(Stored records)
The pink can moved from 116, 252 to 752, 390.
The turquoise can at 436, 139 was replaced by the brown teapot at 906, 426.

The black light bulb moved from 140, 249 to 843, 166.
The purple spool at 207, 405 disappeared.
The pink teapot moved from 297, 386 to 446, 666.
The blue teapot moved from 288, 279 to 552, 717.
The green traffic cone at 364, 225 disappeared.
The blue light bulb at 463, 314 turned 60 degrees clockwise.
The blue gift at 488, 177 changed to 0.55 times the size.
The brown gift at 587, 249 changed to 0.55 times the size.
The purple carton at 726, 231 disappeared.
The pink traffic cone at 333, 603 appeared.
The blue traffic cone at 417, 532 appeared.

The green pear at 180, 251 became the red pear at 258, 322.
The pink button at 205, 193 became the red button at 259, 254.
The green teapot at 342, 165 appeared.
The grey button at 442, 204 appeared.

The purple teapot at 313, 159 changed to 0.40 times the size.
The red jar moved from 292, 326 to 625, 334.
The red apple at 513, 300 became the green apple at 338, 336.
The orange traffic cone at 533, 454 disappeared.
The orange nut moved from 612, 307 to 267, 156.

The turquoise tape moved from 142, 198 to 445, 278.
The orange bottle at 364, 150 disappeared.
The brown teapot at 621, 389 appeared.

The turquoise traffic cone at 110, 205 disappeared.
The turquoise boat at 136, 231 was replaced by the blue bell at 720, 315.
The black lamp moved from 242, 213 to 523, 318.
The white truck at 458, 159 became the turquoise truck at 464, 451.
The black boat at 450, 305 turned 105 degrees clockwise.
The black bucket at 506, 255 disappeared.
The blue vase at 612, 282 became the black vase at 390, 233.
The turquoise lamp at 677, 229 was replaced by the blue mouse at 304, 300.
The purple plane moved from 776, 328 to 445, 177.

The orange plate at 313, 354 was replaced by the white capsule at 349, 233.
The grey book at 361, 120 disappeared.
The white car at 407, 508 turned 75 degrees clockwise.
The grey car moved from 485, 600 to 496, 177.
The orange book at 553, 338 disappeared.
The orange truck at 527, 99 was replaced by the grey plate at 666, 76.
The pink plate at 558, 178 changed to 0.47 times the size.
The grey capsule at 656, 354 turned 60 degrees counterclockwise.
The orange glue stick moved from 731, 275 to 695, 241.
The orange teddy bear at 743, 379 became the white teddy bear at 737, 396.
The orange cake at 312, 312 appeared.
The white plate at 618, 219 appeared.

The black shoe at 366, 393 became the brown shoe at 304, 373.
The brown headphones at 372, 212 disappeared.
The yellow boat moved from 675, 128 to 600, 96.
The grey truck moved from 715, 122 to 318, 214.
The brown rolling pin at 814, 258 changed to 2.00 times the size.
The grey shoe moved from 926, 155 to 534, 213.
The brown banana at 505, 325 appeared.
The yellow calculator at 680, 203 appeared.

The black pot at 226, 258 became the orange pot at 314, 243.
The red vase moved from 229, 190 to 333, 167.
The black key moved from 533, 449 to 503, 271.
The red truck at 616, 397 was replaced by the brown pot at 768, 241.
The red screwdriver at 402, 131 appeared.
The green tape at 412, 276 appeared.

_What the task asks_: If a line in the records above holds the string "boat", copy it.

_Your solution_:
The turquoise boat at 136, 231 was replaced by the blue bell at 720, 315.
The black boat at 450, 305 turned 105 degrees clockwise.
The yellow boat moved from 675, 128 to 600, 96.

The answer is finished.